[[ Records shown open ]]

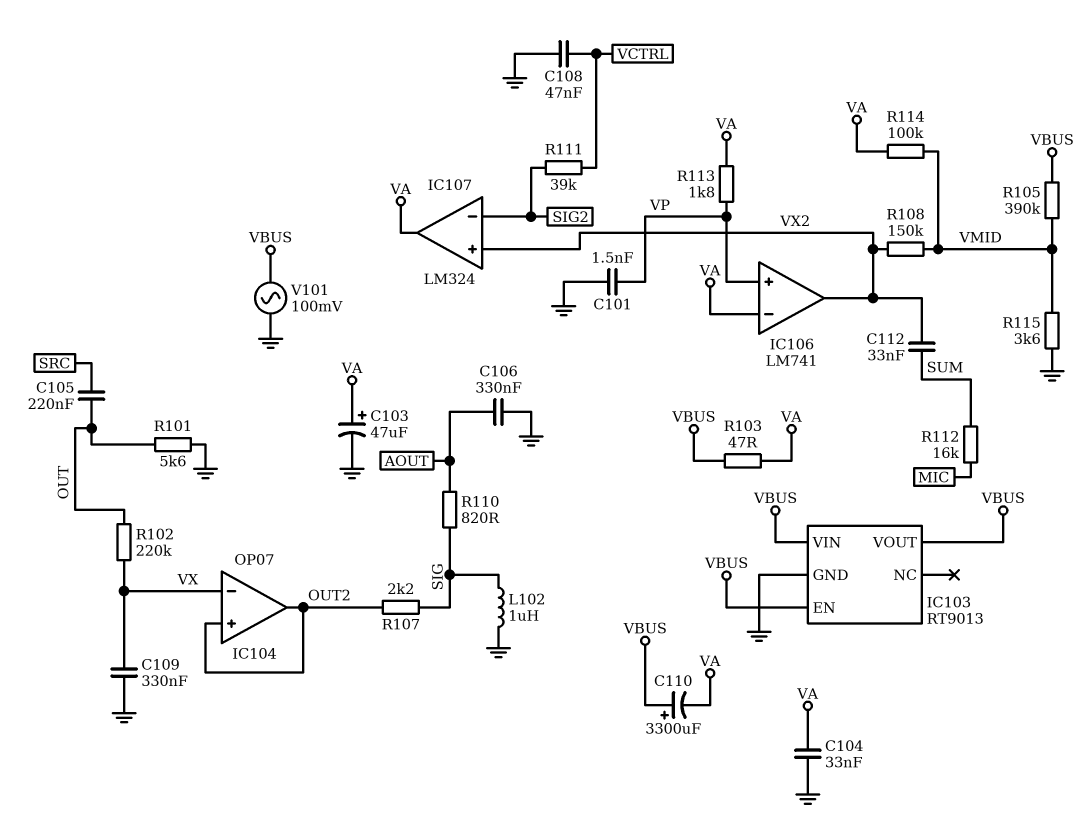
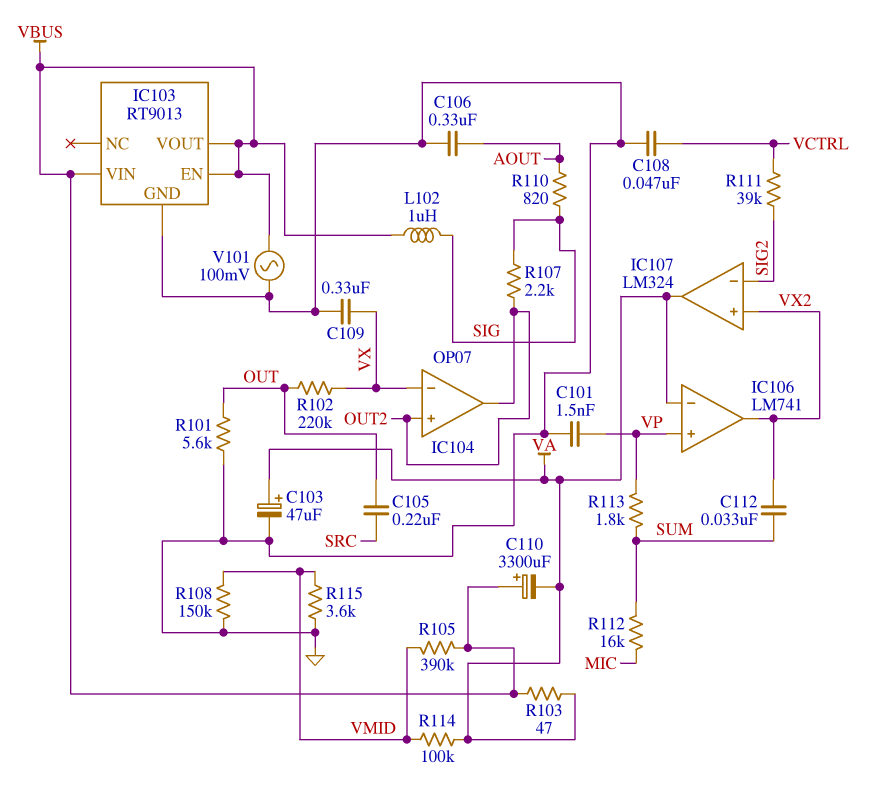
C104: 33nF (GND, VA) -> none
L102: 1uH (GND, SIG) -> 1uH (SIG, VBUS)
R108: 150k (VMID, VX2) -> 150k (GND, VMID)
R113: 1.8k (VA, VP) -> 1.8k (SUM, VP)

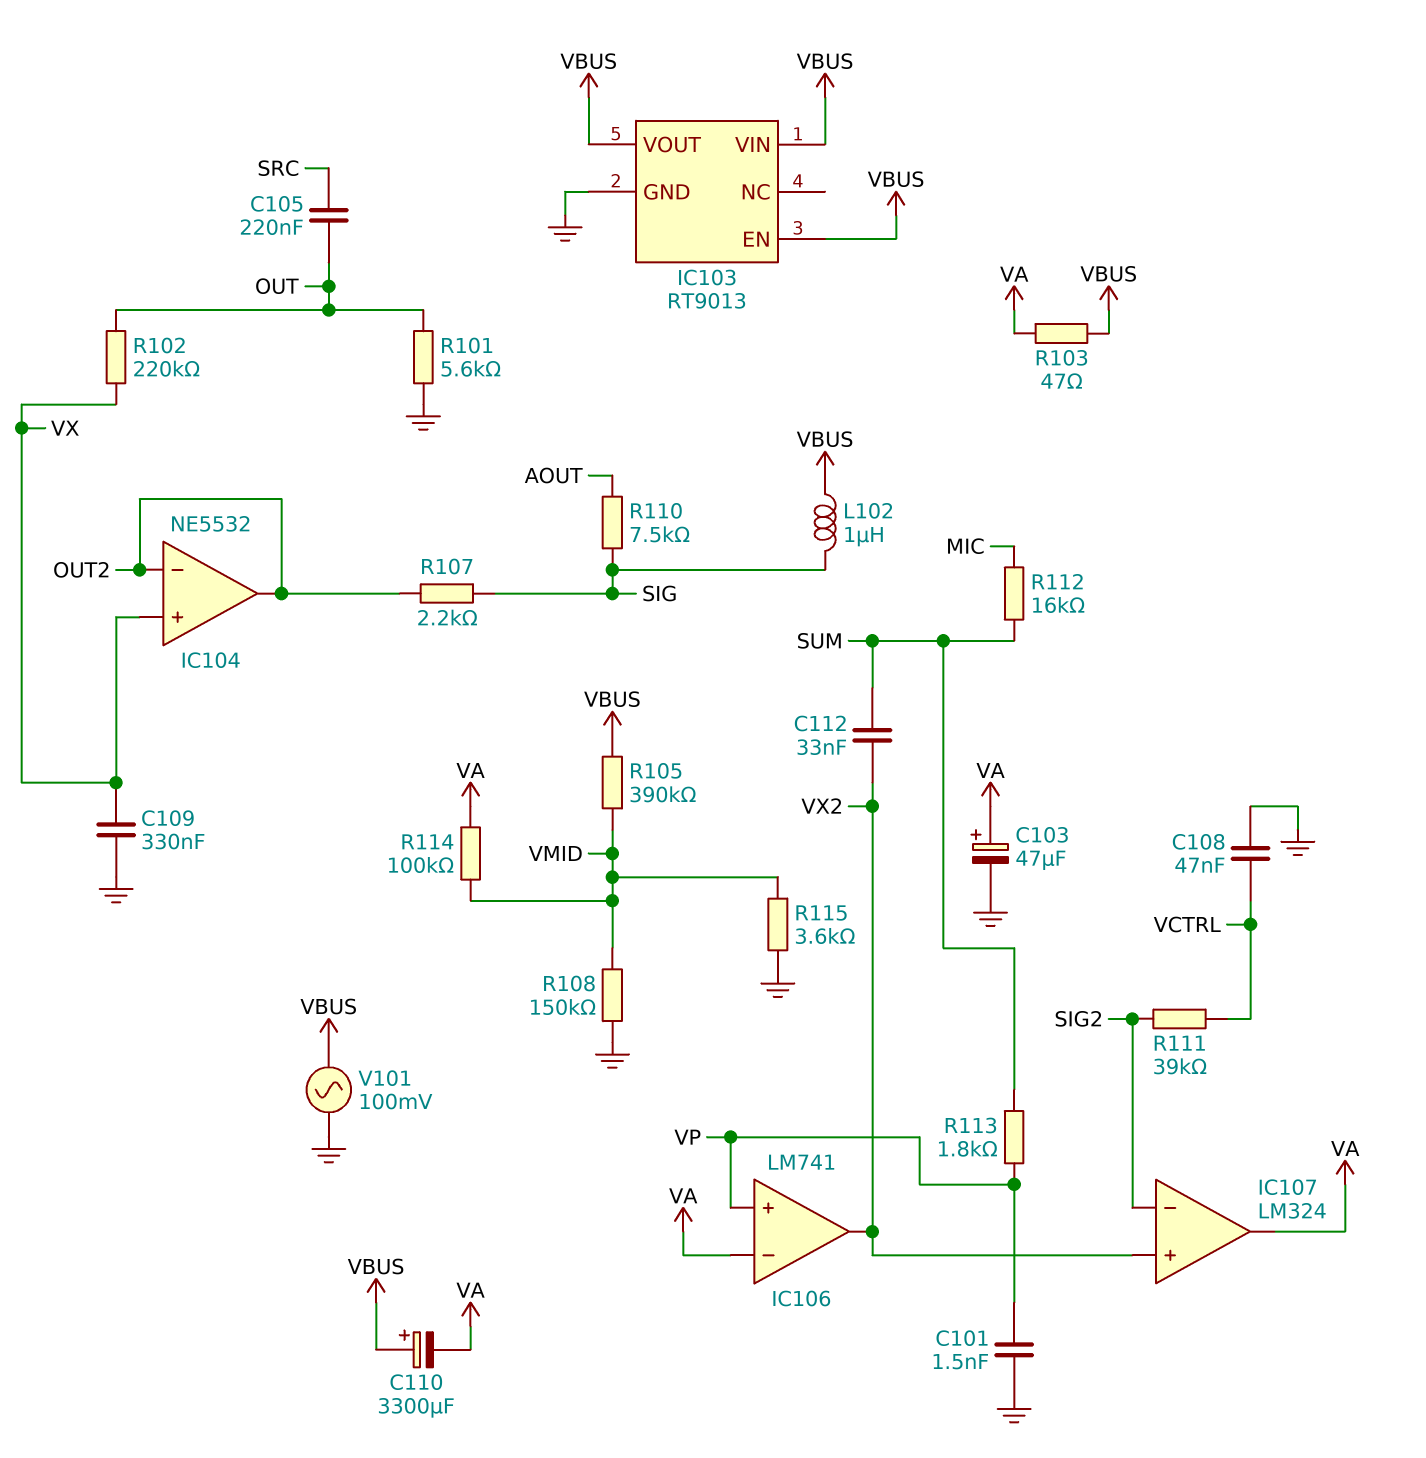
C106: 330nF (AOUT, GND) -> none
IC104: OP07 -> NE5532
IC104 pin in+: OUT2 -> VX
IC104 pin in-: VX -> OUT2
R110: 820 (AOUT, SIG) -> 7.5k (AOUT, SIG)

[[ Records shown closed ]]

# Task to complete
An exact copy of every record above is needed, with all pictures left out.

# Written solution
C104: 33nF (GND, VA) -> none
L102: 1uH (GND, SIG) -> 1uH (SIG, VBUS)
R108: 150k (VMID, VX2) -> 150k (GND, VMID)
R113: 1.8k (VA, VP) -> 1.8k (SUM, VP)

C106: 330nF (AOUT, GND) -> none
IC104: OP07 -> NE5532
IC104 pin in+: OUT2 -> VX
IC104 pin in-: VX -> OUT2
R110: 820 (AOUT, SIG) -> 7.5k (AOUT, SIG)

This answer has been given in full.